--- Records for the task ---
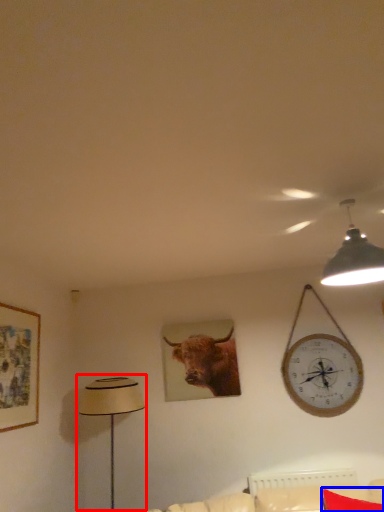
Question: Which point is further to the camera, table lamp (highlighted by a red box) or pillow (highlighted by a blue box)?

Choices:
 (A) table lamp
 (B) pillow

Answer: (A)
---
Problem description: Arrange the lines above as a numbered list, omitting the blank lines and the picture.

Response for this exercise:
1. Question: Which point is further to the camera, table lamp (highlighted by a red box) or pillow (highlighted by a blue box)?
2. Choices:
3.  (A) table lamp
4.  (B) pillow
5. Answer: (A)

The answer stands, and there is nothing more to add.